======== Material supplied ========

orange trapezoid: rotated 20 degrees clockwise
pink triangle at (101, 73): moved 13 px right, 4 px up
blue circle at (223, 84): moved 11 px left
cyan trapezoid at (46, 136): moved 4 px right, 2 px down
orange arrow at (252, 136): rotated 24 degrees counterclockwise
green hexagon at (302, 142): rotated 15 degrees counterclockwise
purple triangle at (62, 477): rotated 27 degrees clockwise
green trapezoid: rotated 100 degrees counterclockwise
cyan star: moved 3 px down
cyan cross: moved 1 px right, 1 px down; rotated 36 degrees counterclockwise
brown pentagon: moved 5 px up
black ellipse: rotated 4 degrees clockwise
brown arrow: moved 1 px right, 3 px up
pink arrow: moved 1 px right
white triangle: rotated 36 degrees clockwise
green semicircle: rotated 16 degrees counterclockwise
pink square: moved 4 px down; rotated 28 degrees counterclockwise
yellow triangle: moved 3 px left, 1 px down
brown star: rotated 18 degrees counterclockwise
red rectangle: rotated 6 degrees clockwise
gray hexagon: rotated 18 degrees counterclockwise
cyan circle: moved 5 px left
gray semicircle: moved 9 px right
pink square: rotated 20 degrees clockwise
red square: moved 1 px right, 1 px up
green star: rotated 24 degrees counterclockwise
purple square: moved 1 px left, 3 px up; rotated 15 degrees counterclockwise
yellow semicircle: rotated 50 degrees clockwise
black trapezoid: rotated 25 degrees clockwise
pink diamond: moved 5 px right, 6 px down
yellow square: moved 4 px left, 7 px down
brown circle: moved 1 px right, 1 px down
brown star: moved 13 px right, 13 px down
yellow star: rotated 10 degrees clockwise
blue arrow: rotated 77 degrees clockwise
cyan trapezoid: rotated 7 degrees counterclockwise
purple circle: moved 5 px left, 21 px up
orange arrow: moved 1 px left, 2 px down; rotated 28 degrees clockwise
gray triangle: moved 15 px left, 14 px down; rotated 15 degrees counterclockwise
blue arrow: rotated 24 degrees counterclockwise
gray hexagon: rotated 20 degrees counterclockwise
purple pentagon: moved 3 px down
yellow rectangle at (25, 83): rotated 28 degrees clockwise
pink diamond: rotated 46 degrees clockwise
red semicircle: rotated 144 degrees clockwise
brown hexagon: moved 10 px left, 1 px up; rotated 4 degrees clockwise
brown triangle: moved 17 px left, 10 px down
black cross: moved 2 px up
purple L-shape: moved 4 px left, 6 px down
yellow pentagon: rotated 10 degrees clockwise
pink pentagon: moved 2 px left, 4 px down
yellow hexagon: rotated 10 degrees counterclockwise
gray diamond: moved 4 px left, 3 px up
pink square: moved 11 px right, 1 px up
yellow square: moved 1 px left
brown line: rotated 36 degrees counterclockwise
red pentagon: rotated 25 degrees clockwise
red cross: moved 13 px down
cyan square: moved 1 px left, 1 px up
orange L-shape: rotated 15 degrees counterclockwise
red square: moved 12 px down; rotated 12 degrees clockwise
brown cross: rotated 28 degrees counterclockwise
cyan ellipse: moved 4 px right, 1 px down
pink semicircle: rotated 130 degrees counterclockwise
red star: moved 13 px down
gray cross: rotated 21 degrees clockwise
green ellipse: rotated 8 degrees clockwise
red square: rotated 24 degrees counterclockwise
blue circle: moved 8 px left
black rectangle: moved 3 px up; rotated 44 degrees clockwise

========

◆ **Assigned task**: Each line of the entries holding the string "triangle" should be found and copied.

◆ **Response**:
pink triangle at (101, 73): moved 13 px right, 4 px up
purple triangle at (62, 477): rotated 27 degrees clockwise
white triangle: rotated 36 degrees clockwise
yellow triangle: moved 3 px left, 1 px down
gray triangle: moved 15 px left, 14 px down; rotated 15 degrees counterclockwise
brown triangle: moved 17 px left, 10 px down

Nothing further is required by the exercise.